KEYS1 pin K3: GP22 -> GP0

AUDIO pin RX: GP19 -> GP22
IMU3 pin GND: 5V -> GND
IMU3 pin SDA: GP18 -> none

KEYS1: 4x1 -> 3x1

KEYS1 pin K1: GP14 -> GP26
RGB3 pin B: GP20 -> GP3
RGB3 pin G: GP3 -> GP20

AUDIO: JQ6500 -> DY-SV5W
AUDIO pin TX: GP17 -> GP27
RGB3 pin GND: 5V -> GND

++++++++

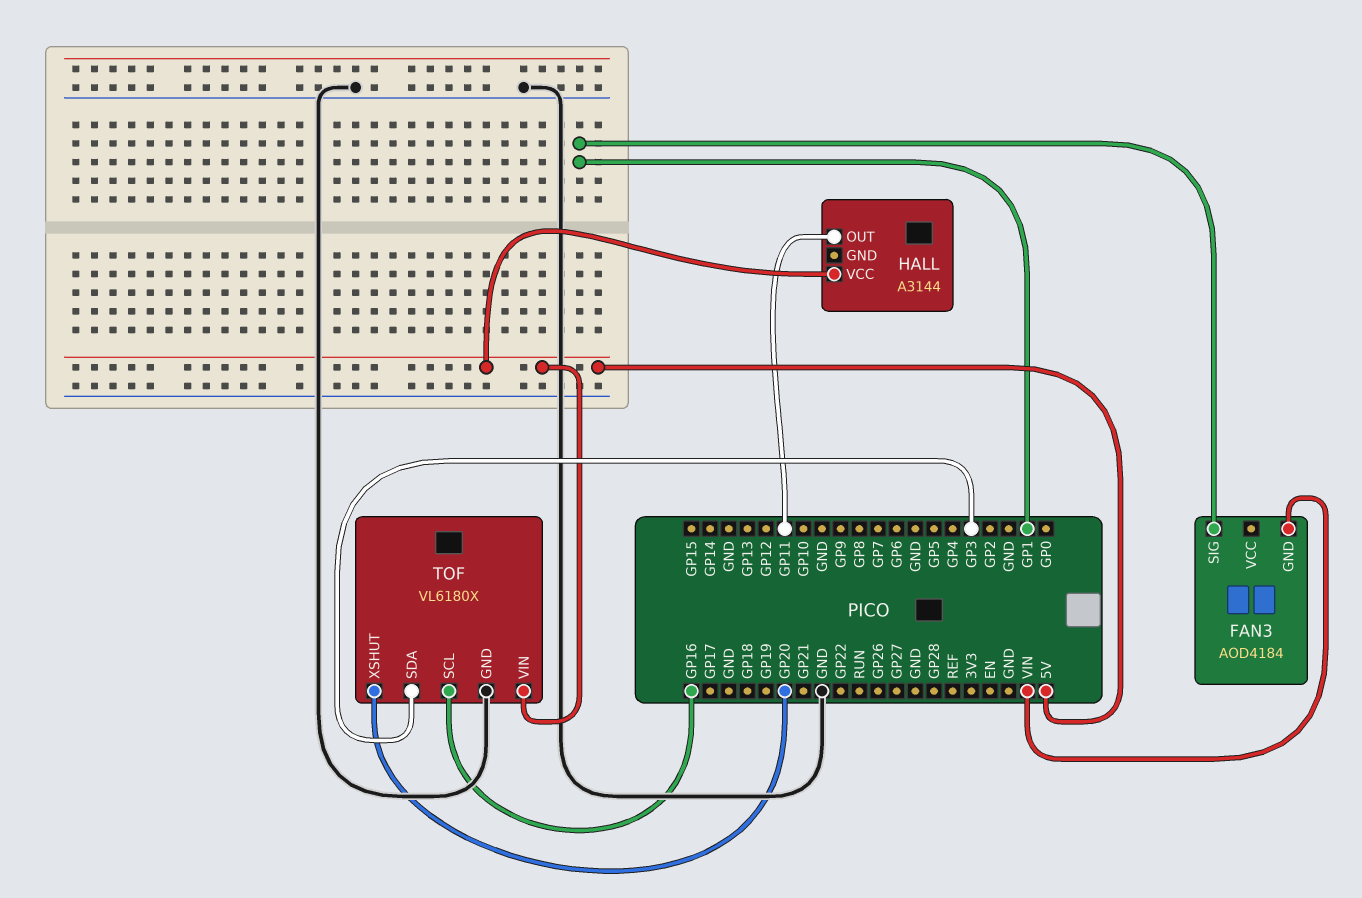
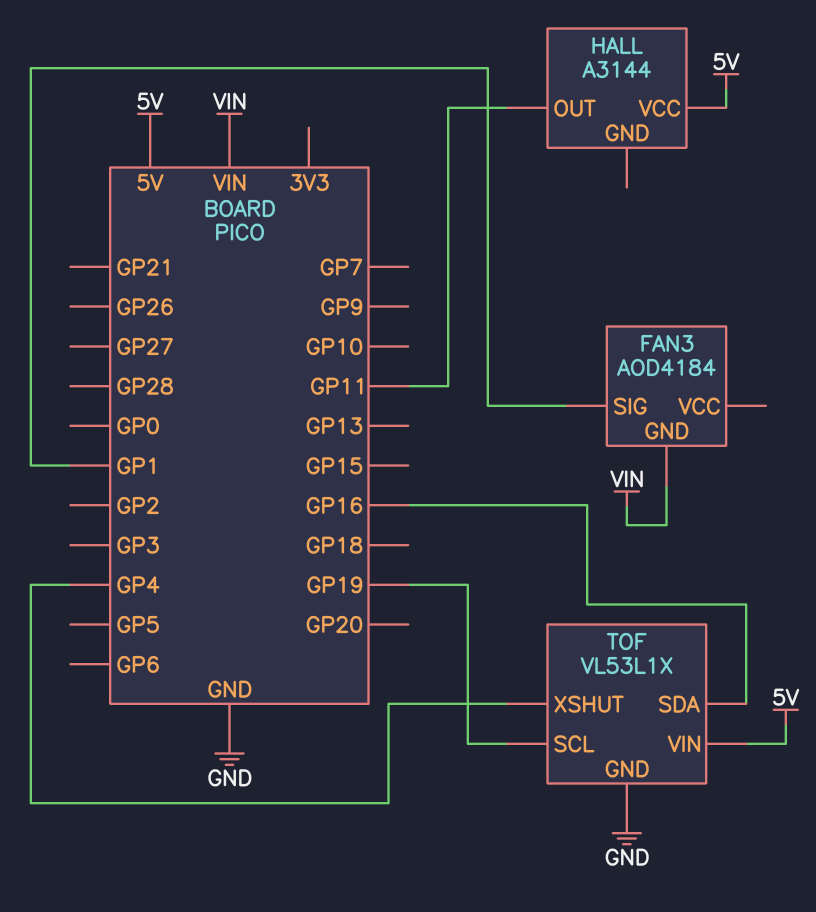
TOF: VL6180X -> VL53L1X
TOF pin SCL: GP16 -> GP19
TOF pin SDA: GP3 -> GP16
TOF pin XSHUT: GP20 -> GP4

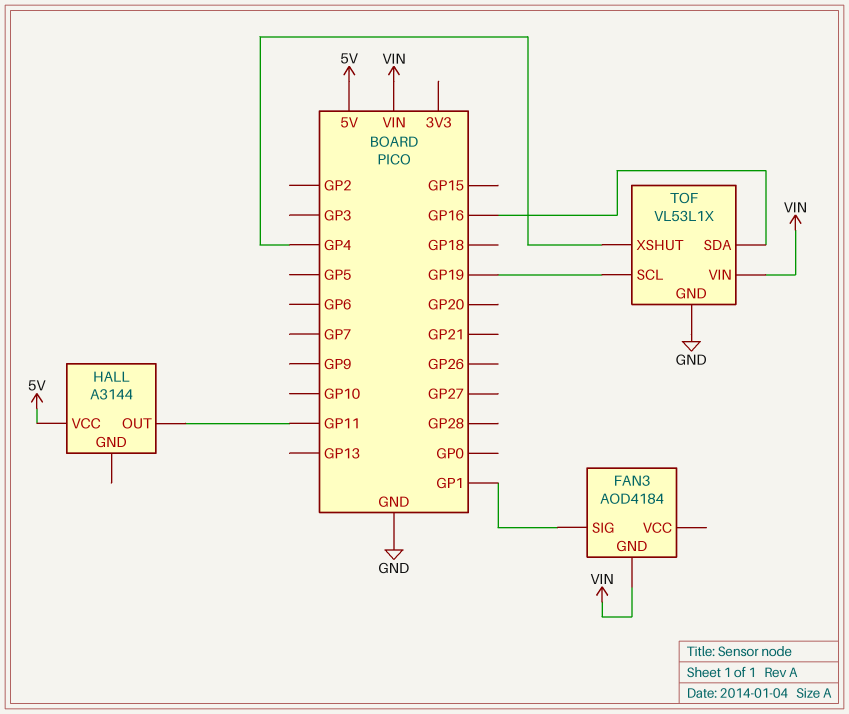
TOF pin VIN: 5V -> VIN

++++++++

[Work request]
Taking the line with "RGB3 pin G: GP3 -> GP20" as the first and the line with "RGB3 pin GND: 5V -> GND" as the last, retype that stretch of the data above exactly, with no other lines.

[Result]
RGB3 pin G: GP3 -> GP20

AUDIO: JQ6500 -> DY-SV5W
AUDIO pin TX: GP17 -> GP27
RGB3 pin GND: 5V -> GND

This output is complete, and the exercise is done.